**TASK GOAL**.
Check every line below for the string "coffee". Copy the ones that have it.

[Revision tracking records]
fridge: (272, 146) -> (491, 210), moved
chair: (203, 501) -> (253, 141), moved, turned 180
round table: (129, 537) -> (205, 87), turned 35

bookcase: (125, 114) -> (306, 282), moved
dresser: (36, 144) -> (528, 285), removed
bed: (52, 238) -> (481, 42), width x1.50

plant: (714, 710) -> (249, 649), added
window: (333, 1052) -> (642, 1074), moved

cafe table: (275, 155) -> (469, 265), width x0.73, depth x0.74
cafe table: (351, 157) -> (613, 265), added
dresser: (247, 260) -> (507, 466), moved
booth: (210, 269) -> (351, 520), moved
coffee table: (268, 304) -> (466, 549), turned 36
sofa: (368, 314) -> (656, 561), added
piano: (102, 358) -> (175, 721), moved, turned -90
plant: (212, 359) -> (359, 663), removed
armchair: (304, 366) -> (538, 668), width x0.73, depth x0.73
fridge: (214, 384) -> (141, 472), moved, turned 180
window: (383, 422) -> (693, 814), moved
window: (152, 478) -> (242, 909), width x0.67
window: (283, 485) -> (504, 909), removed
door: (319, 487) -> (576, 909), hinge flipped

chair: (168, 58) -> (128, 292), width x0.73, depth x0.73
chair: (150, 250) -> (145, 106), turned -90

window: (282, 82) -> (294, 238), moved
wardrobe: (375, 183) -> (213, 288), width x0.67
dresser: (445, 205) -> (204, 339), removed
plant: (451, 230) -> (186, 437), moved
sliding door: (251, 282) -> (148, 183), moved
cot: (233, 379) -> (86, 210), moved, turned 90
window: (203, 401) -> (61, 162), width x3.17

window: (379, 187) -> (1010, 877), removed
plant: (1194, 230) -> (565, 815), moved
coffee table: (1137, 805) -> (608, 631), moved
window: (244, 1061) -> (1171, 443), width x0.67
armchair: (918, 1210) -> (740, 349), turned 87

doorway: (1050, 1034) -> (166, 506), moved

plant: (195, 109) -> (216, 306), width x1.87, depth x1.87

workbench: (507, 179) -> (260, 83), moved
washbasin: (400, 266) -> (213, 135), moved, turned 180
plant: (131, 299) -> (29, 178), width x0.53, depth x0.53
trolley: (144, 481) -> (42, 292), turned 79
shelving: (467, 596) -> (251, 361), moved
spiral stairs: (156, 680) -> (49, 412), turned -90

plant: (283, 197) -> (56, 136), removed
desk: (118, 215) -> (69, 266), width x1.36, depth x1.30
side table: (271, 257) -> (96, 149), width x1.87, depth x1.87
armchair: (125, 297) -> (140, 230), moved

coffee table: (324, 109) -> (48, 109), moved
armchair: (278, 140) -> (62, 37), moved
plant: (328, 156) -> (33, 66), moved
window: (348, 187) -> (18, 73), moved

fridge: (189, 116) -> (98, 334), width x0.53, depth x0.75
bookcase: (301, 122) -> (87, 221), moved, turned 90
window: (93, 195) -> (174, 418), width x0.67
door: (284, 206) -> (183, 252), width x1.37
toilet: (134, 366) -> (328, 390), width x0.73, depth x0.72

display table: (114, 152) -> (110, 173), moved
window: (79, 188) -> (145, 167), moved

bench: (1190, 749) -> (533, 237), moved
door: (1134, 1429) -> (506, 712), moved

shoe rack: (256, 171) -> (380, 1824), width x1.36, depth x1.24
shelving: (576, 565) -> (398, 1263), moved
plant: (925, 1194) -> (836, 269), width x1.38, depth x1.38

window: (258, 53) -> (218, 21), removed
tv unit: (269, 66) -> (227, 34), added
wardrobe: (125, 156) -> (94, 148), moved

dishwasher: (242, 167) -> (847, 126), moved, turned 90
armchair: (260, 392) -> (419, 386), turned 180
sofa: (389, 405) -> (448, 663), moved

**FINISHED TASK**.
coffee table: (268, 304) -> (466, 549), turned 36
coffee table: (1137, 805) -> (608, 631), moved
coffee table: (324, 109) -> (48, 109), moved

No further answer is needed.